Saved data entries
────────────────

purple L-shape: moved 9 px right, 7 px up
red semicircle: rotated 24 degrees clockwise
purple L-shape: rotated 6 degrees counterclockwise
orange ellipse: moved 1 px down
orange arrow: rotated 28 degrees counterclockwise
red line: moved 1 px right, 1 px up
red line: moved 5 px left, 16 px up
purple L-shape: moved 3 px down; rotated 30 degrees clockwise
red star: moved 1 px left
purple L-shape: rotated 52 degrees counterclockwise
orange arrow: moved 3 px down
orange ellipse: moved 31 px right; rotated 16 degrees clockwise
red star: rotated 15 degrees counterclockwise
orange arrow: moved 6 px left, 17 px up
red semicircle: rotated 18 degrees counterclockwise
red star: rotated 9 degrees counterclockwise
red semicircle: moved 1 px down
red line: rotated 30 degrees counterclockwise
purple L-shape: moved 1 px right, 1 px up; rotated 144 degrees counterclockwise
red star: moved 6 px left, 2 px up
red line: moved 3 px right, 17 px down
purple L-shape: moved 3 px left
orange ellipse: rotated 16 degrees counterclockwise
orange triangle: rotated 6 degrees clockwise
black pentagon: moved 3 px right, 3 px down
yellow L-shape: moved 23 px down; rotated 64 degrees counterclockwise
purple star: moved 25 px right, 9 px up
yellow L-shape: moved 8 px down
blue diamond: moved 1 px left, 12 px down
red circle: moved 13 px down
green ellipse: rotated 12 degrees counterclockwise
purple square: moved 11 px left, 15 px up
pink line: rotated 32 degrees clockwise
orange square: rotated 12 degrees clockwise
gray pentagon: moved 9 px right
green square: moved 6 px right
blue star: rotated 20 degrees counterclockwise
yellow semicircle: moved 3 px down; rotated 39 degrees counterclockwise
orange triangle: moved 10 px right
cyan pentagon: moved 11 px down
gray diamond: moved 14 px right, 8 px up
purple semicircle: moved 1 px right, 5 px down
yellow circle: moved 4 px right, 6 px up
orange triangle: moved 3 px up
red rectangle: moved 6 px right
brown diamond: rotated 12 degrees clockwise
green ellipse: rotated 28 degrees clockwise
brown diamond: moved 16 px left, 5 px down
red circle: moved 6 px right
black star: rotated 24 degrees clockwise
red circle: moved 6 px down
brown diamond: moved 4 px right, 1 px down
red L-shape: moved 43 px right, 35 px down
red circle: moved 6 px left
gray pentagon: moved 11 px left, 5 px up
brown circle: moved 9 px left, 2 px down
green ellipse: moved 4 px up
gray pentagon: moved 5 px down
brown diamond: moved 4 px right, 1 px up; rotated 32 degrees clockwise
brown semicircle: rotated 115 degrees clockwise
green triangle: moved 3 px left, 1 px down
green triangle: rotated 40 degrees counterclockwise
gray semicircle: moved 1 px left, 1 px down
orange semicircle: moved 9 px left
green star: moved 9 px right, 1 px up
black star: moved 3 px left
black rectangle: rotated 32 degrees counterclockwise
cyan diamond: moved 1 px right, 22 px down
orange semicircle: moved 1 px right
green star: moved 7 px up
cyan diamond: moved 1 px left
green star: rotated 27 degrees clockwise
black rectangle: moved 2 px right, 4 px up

────────────────

Please copy every one of the entries above word for word, keeping each line as it appears.

▶ **TASK RESULT**:
purple L-shape: moved 9 px right, 7 px up
red semicircle: rotated 24 degrees clockwise
purple L-shape: rotated 6 degrees counterclockwise
orange ellipse: moved 1 px down
orange arrow: rotated 28 degrees counterclockwise
red line: moved 1 px right, 1 px up
red line: moved 5 px left, 16 px up
purple L-shape: moved 3 px down; rotated 30 degrees clockwise
red star: moved 1 px left
purple L-shape: rotated 52 degrees counterclockwise
orange arrow: moved 3 px down
orange ellipse: moved 31 px right; rotated 16 degrees clockwise
red star: rotated 15 degrees counterclockwise
orange arrow: moved 6 px left, 17 px up
red semicircle: rotated 18 degrees counterclockwise
red star: rotated 9 degrees counterclockwise
red semicircle: moved 1 px down
red line: rotated 30 degrees counterclockwise
purple L-shape: moved 1 px right, 1 px up; rotated 144 degrees counterclockwise
red star: moved 6 px left, 2 px up
red line: moved 3 px right, 17 px down
purple L-shape: moved 3 px left
orange ellipse: rotated 16 degrees counterclockwise
orange triangle: rotated 6 degrees clockwise
black pentagon: moved 3 px right, 3 px down
yellow L-shape: moved 23 px down; rotated 64 degrees counterclockwise
purple star: moved 25 px right, 9 px up
yellow L-shape: moved 8 px down
blue diamond: moved 1 px left, 12 px down
red circle: moved 13 px down
green ellipse: rotated 12 degrees counterclockwise
purple square: moved 11 px left, 15 px up
pink line: rotated 32 degrees clockwise
orange square: rotated 12 degrees clockwise
gray pentagon: moved 9 px right
green square: moved 6 px right
blue star: rotated 20 degrees counterclockwise
yellow semicircle: moved 3 px down; rotated 39 degrees counterclockwise
orange triangle: moved 10 px right
cyan pentagon: moved 11 px down
gray diamond: moved 14 px right, 8 px up
purple semicircle: moved 1 px right, 5 px down
yellow circle: moved 4 px right, 6 px up
orange triangle: moved 3 px up
red rectangle: moved 6 px right
brown diamond: rotated 12 degrees clockwise
green ellipse: rotated 28 degrees clockwise
brown diamond: moved 16 px left, 5 px down
red circle: moved 6 px right
black star: rotated 24 degrees clockwise
red circle: moved 6 px down
brown diamond: moved 4 px right, 1 px down
red L-shape: moved 43 px right, 35 px down
red circle: moved 6 px left
gray pentagon: moved 11 px left, 5 px up
brown circle: moved 9 px left, 2 px down
green ellipse: moved 4 px up
gray pentagon: moved 5 px down
brown diamond: moved 4 px right, 1 px up; rotated 32 degrees clockwise
brown semicircle: rotated 115 degrees clockwise
green triangle: moved 3 px left, 1 px down
green triangle: rotated 40 degrees counterclockwise
gray semicircle: moved 1 px left, 1 px down
orange semicircle: moved 9 px left
green star: moved 9 px right, 1 px up
black star: moved 3 px left
black rectangle: rotated 32 degrees counterclockwise
cyan diamond: moved 1 px right, 22 px down
orange semicircle: moved 1 px right
green star: moved 7 px up
cyan diamond: moved 1 px left
green star: rotated 27 degrees clockwise
black rectangle: moved 2 px right, 4 px up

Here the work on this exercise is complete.